##### Records supplied #####

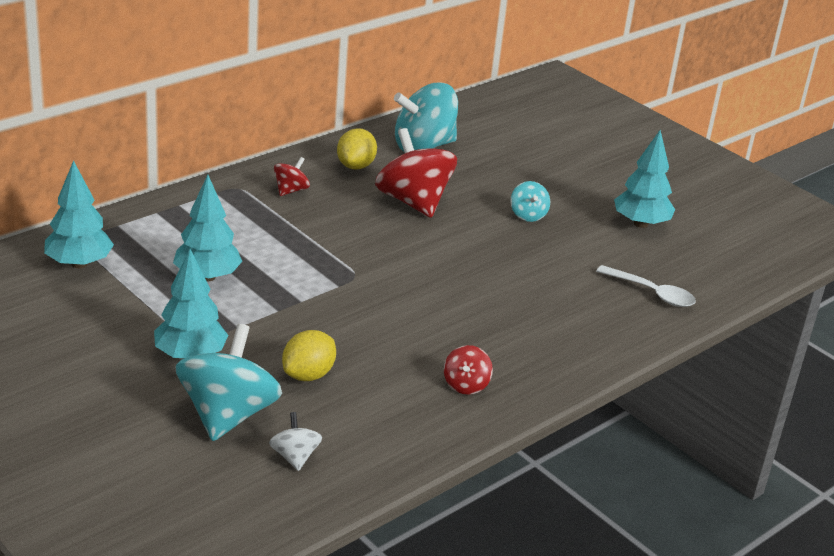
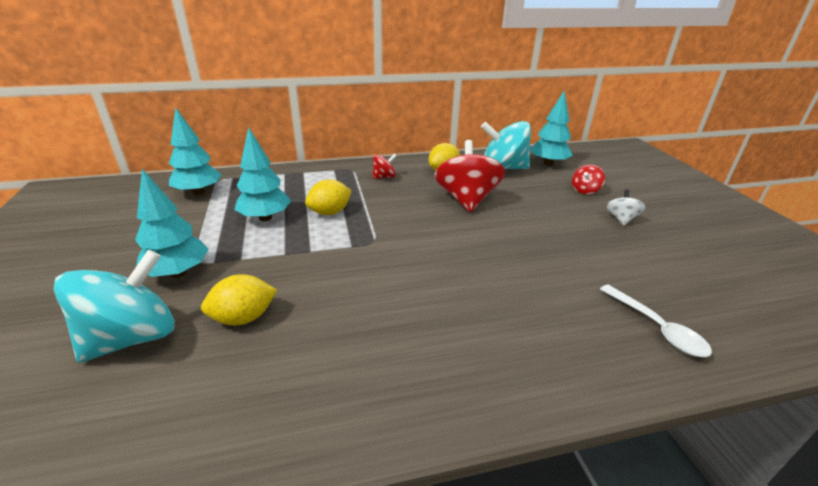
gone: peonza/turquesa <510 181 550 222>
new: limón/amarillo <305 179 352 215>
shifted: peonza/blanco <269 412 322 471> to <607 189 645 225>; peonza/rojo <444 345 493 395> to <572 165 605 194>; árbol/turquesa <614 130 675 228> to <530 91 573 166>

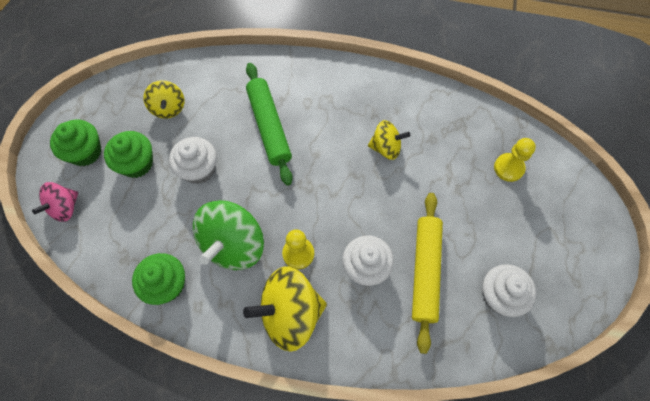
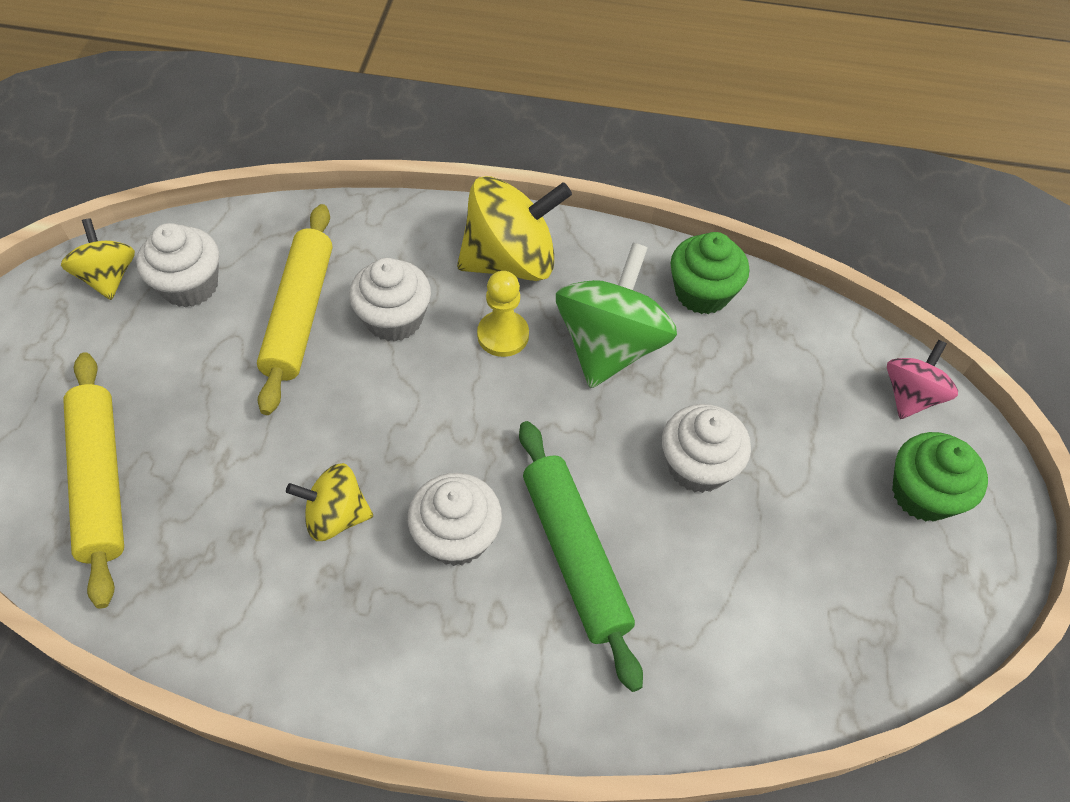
gone: magdalena/verde <104 131 153 178>
new: magdalena/blanco <408 473 502 566>
shifted: peonza/amarillo <143 80 184 119> to <61 218 135 300>
swapped: peón/amarillo <494 138 536 182> to rodillo/amarillo <63 352 124 609>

#####

Exercise description: Although the entries contain pictures, copy everything else in them exactly.

Written response:
gone: peonza/turquesa <510 181 550 222>
new: limón/amarillo <305 179 352 215>
shifted: peonza/blanco <269 412 322 471> to <607 189 645 225>; peonza/rojo <444 345 493 395> to <572 165 605 194>; árbol/turquesa <614 130 675 228> to <530 91 573 166>

gone: magdalena/verde <104 131 153 178>
new: magdalena/blanco <408 473 502 566>
shifted: peonza/amarillo <143 80 184 119> to <61 218 135 300>
swapped: peón/amarillo <494 138 536 182> to rodillo/amarillo <63 352 124 609>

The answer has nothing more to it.